Records for processing START

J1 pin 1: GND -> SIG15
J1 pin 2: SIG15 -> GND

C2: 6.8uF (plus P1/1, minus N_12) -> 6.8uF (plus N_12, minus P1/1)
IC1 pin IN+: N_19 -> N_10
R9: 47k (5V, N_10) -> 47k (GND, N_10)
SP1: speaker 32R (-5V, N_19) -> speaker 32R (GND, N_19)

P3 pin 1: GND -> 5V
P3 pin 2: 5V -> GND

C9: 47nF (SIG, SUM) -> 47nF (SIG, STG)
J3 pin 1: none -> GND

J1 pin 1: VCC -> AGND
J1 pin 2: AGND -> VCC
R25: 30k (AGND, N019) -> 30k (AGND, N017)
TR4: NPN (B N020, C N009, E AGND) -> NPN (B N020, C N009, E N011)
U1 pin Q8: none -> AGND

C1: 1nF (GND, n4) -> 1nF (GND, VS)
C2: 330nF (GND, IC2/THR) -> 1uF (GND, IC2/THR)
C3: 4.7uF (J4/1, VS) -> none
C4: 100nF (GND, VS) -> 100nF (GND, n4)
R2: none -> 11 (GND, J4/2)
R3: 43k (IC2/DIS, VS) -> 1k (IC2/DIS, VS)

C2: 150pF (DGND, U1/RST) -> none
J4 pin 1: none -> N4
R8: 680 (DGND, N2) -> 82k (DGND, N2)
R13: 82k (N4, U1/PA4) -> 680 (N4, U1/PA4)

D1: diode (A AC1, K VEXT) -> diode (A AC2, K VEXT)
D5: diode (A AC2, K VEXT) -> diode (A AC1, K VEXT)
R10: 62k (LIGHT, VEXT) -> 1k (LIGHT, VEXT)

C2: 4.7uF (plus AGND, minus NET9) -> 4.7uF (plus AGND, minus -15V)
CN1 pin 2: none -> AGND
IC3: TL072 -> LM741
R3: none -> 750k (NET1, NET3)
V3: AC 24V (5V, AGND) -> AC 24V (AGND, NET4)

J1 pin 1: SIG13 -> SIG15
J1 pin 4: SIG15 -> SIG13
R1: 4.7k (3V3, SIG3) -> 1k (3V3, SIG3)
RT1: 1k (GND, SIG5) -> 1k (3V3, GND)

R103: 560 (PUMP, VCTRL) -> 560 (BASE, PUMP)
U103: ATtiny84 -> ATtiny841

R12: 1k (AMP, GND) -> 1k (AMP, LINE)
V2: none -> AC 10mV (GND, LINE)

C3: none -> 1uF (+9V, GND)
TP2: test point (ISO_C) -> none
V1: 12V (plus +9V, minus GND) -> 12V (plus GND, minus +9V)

Records for processing END

> [Your task]:
The records above are to be duplicated word for word.

> [Solution to this task]:
J1 pin 1: GND -> SIG15
J1 pin 2: SIG15 -> GND

C2: 6.8uF (plus P1/1, minus N_12) -> 6.8uF (plus N_12, minus P1/1)
IC1 pin IN+: N_19 -> N_10
R9: 47k (5V, N_10) -> 47k (GND, N_10)
SP1: speaker 32R (-5V, N_19) -> speaker 32R (GND, N_19)

P3 pin 1: GND -> 5V
P3 pin 2: 5V -> GND

C9: 47nF (SIG, SUM) -> 47nF (SIG, STG)
J3 pin 1: none -> GND

J1 pin 1: VCC -> AGND
J1 pin 2: AGND -> VCC
R25: 30k (AGND, N019) -> 30k (AGND, N017)
TR4: NPN (B N020, C N009, E AGND) -> NPN (B N020, C N009, E N011)
U1 pin Q8: none -> AGND

C1: 1nF (GND, n4) -> 1nF (GND, VS)
C2: 330nF (GND, IC2/THR) -> 1uF (GND, IC2/THR)
C3: 4.7uF (J4/1, VS) -> none
C4: 100nF (GND, VS) -> 100nF (GND, n4)
R2: none -> 11 (GND, J4/2)
R3: 43k (IC2/DIS, VS) -> 1k (IC2/DIS, VS)

C2: 150pF (DGND, U1/RST) -> none
J4 pin 1: none -> N4
R8: 680 (DGND, N2) -> 82k (DGND, N2)
R13: 82k (N4, U1/PA4) -> 680 (N4, U1/PA4)

D1: diode (A AC1, K VEXT) -> diode (A AC2, K VEXT)
D5: diode (A AC2, K VEXT) -> diode (A AC1, K VEXT)
R10: 62k (LIGHT, VEXT) -> 1k (LIGHT, VEXT)

C2: 4.7uF (plus AGND, minus NET9) -> 4.7uF (plus AGND, minus -15V)
CN1 pin 2: none -> AGND
IC3: TL072 -> LM741
R3: none -> 750k (NET1, NET3)
V3: AC 24V (5V, AGND) -> AC 24V (AGND, NET4)

J1 pin 1: SIG13 -> SIG15
J1 pin 4: SIG15 -> SIG13
R1: 4.7k (3V3, SIG3) -> 1k (3V3, SIG3)
RT1: 1k (GND, SIG5) -> 1k (3V3, GND)

R103: 560 (PUMP, VCTRL) -> 560 (BASE, PUMP)
U103: ATtiny84 -> ATtiny841

R12: 1k (AMP, GND) -> 1k (AMP, LINE)
V2: none -> AC 10mV (GND, LINE)

C3: none -> 1uF (+9V, GND)
TP2: test point (ISO_C) -> none
V1: 12V (plus +9V, minus GND) -> 12V (plus GND, minus +9V)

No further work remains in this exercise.